> **Work request**
Count how many lines in the material below hold the word "grey"; the reply is that number alone.

> **The data**

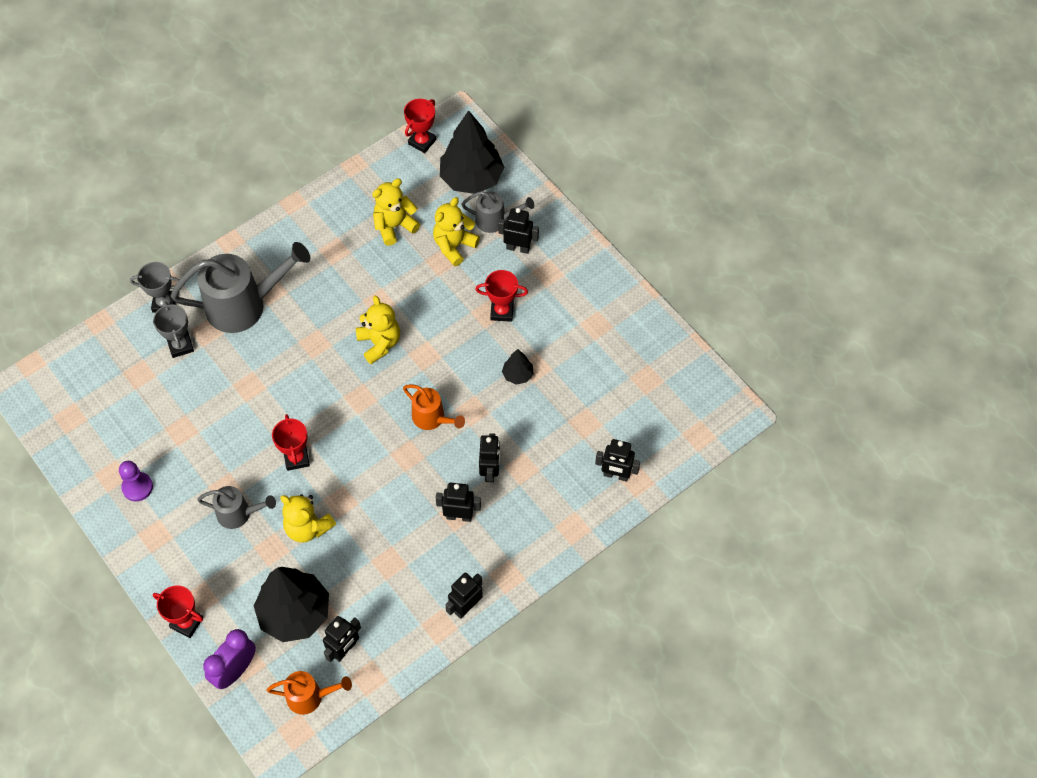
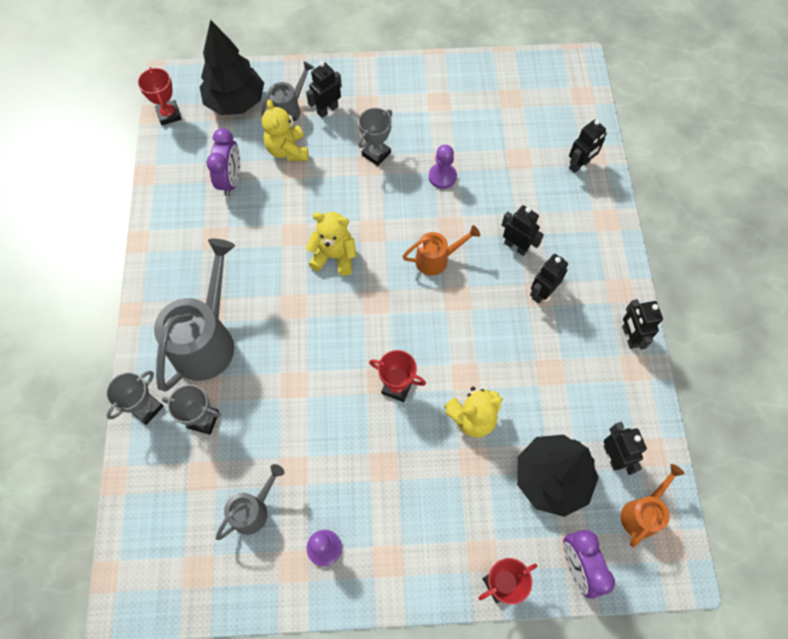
camera: 55 degrees left, 5 degrees up
(239, 514) = (418, 469): grey watering can -> grey watering can (254, 510)
(394, 226) = (231, 180): yellow teddy bear -> purple clock
(502, 311) = (376, 154): red trophy -> grey trophy
(518, 375) = (442, 176): black tree -> purple pawn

> **Task result**
2